INSTRUCTIONS FOR THE TASK
Present the lines starting at the one that contains "Is green leafy tree at center shorter" and ending at the one that contains "The green leafy tree at center is" as a Markdown table with the columns Row and Line, numbering each row and skipping blank lines. Leave the pictures out of the table.

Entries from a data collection
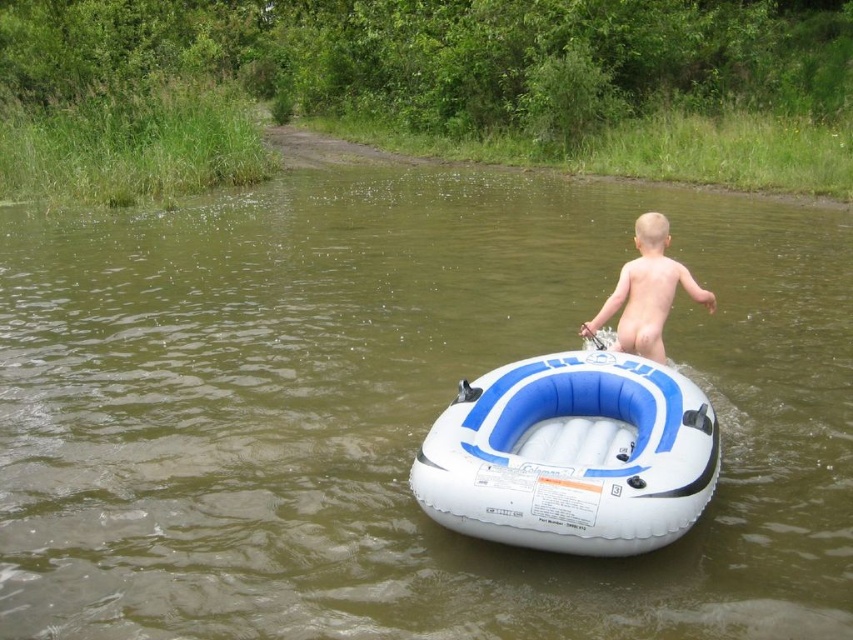
You are a lifeguard on duty and notice the naked skin boy at center holding onto the white inflatable boat at center. Based on their heights, which one is taller?

The white inflatable boat at center is taller than the naked skin boy at center.

Consider the image. You are a lifeguard at a lake and see a child in the water. The child is holding onto an object. Based on the scene, can you determine if the white inflatable boat at center is large enough to support the naked skin boy at center?

The white inflatable boat at center is bigger than the naked skin boy at center, so it is likely large enough to support him.

You are a lifeguard on duty at a lake. You notice the naked skin boy at center holding onto the white inflatable boat at center. Based on their positions, can you determine if the boy is standing in the water or on the shore?

→ The white inflatable boat at center is positioned under the naked skin boy at center, which means the boy is standing in the water since the boat is submerged beneath him.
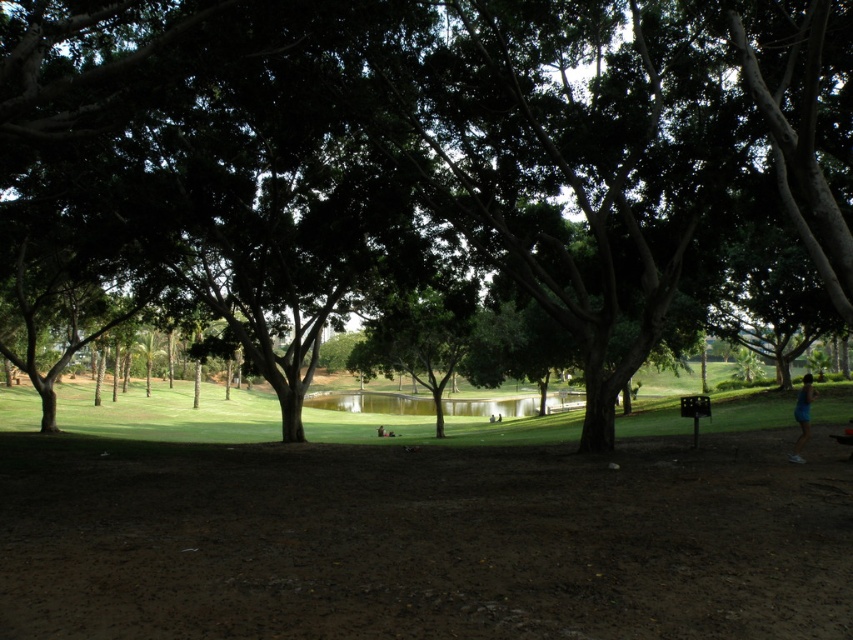
Can you confirm if green leafy tree at center is thinner than green smooth water at center?

Indeed, green leafy tree at center has a lesser width compared to green smooth water at center.

Which of these two, green leafy tree at center or green smooth water at center, stands taller?

Standing taller between the two is green leafy tree at center.

Between point (581, 122) and point (306, 404), which one is positioned behind?

The point (306, 404) is more distant.

At what (x,y) coordinates should I click in order to perform the action: click on green leafy tree at center. Please return your answer as a coordinate pair (x, y). The image size is (853, 640). Looking at the image, I should click on (405, 150).

From the picture: Which of these two, green smooth water at center or blue fabric shorts at lower right, stands shorter?

With less height is blue fabric shorts at lower right.

Locate an element on the screen. This screenshot has height=640, width=853. green smooth water at center is located at coordinates (373, 403).

How much distance is there between green leafy tree at center and blue fabric shorts at lower right?

12.56 meters

Is green leafy tree at center shorter than blue fabric shorts at lower right?

No.

Is point (427, 120) positioned in front of point (798, 445)?

No, it is behind (798, 445).

Identify the location of green leafy tree at center. (405, 150).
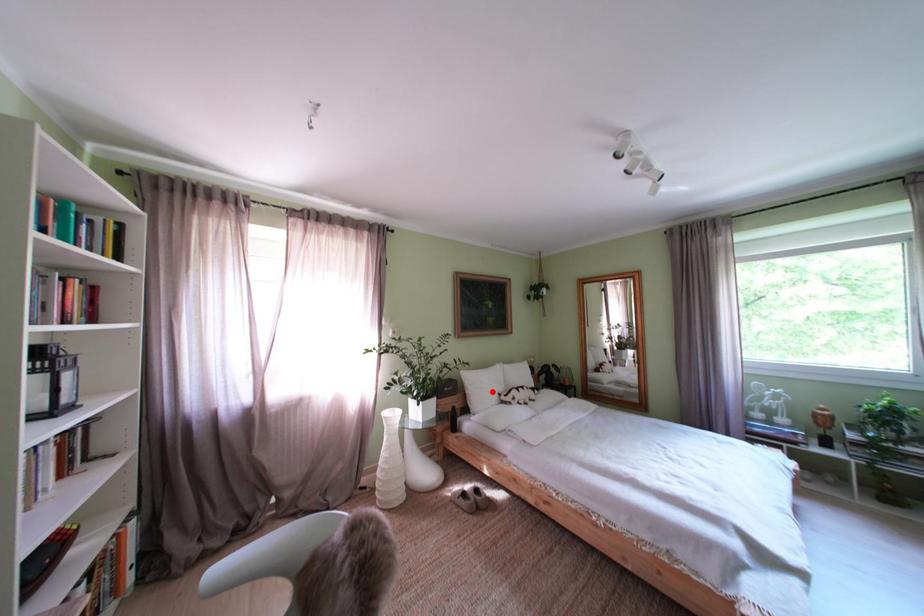
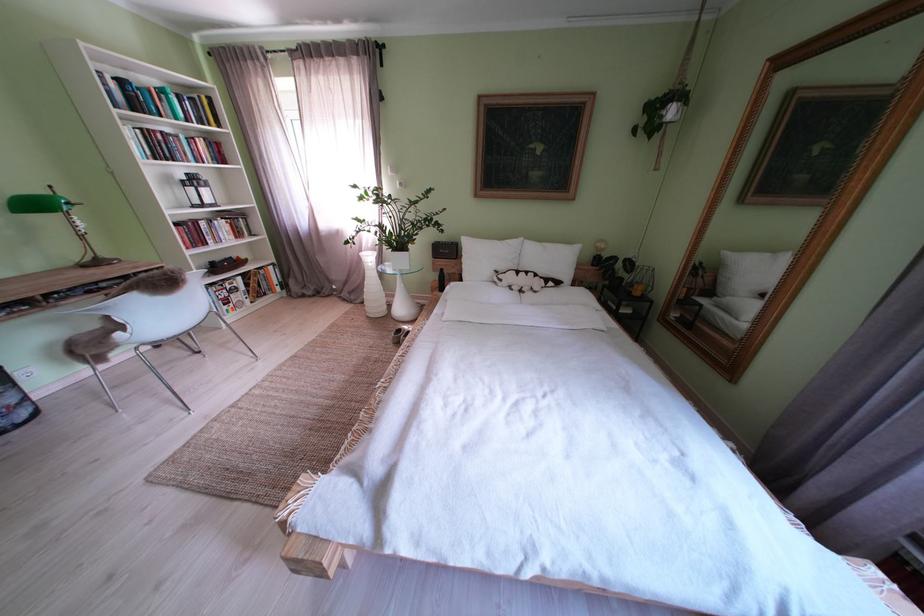
In the second image, find the point that corresponds to the highlighted location in the first image.

(490, 262)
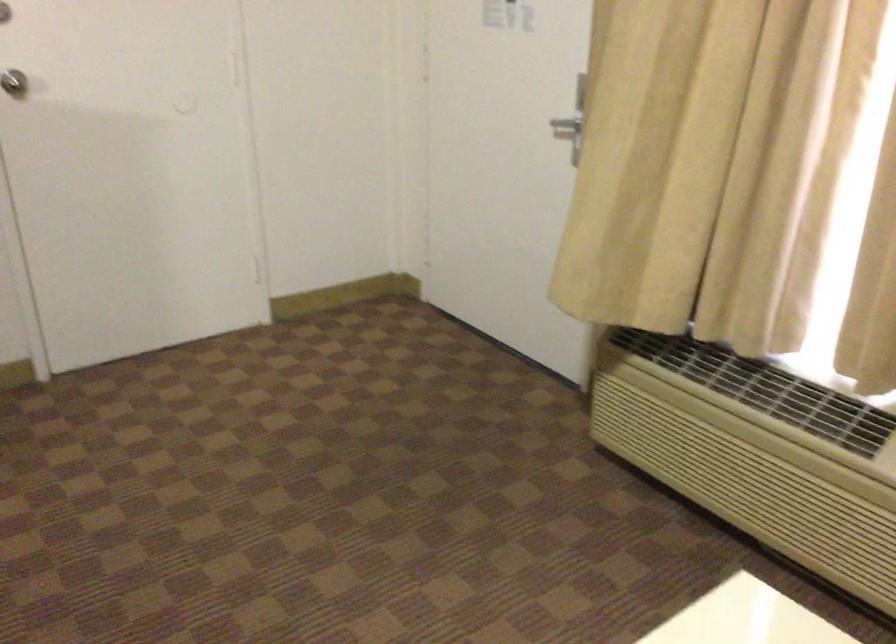
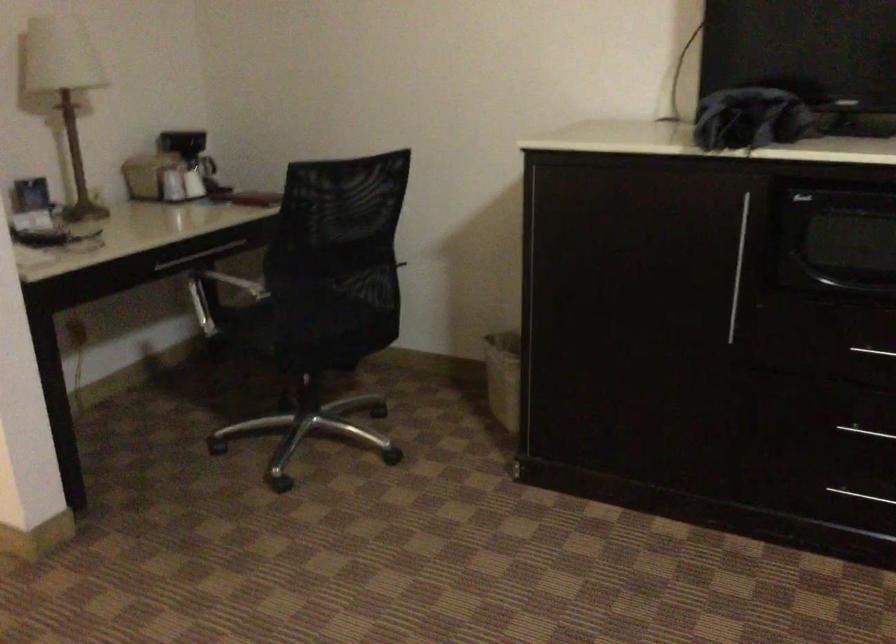
Question: Based on the continuous images, in which direction is the camera rotating? Reply with the corresponding letter.

Choices:
 (A) Left
 (B) Right
 (C) Up
 (D) Down

Answer: (A)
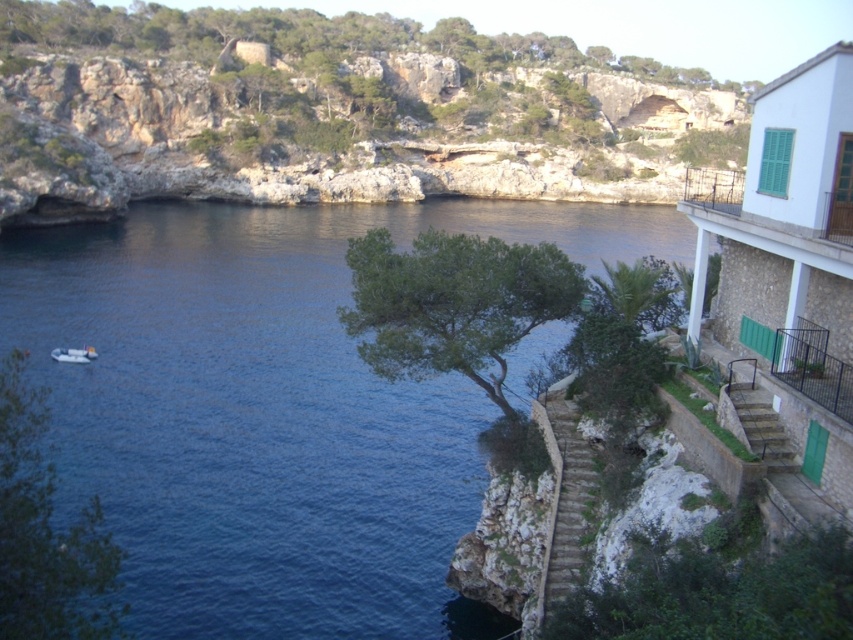
You are a bird looking for a place to perch. You see two trees in the scene, the green leafy tree at center and the green leafy tree at lower right. Which tree is taller?

The green leafy tree at center is taller than the green leafy tree at lower right.

You are standing at the bottom of the staircase on the rocky cliffside and want to reach the green leafy tree at lower right. Which direction should you head towards?

The green leafy tree at lower right is located at point (718, 595), so you should head towards the lower right direction from your current position at the bottom of the staircase.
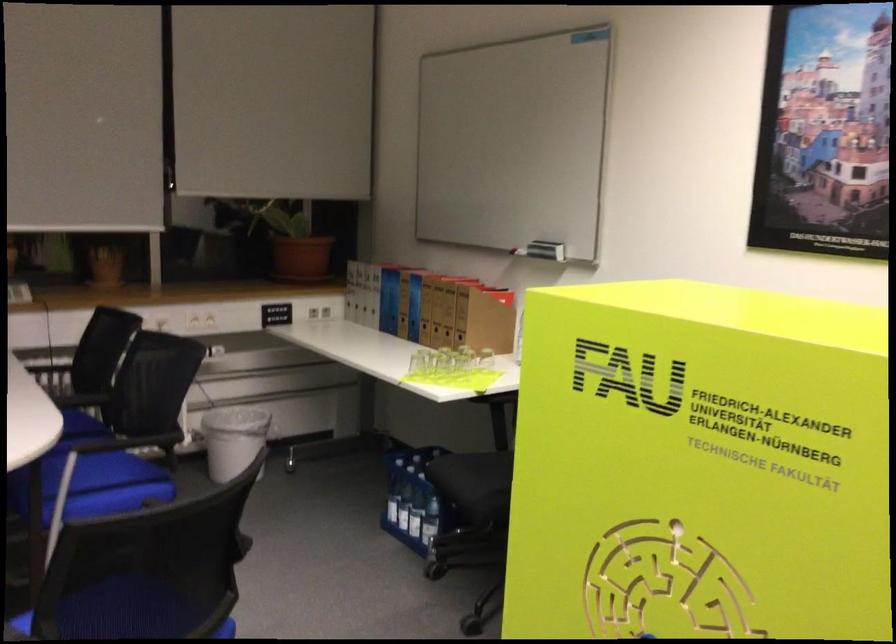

RESPONSE TO THE EXERCISE
| Row | Line |
|---|---|
| 1 | Is green leafy tree at center shorter than blue fabric shorts at lower right? |
| 2 | No. |
| 3 | Is point (427, 120) positioned in front of point (798, 445)? |
| 4 | No, it is behind (798, 445). |
| 5 | Identify the location of green leafy tree at center. (405, 150). |
| 6 | In the second image, find the point that corresponds to the highlighted location in the first image. |
| 7 | (490, 262) |
| 8 | Question: Based on the continuous images, in which direction is the camera rotating? Reply with the corresponding letter. |
| 9 | Choices: |
| 10 |  (A) Left |
| 11 |  (B) Right |
| 12 |  (C) Up |
| 13 |  (D) Down |
| 14 | Answer: (A) |
| 15 | You are a bird looking for a place to perch. You see two trees in the scene, the green leafy tree at center and the green leafy tree at lower right. Which tree is taller? |
| 16 | The green leafy tree at center is taller than the green leafy tree at lower right. |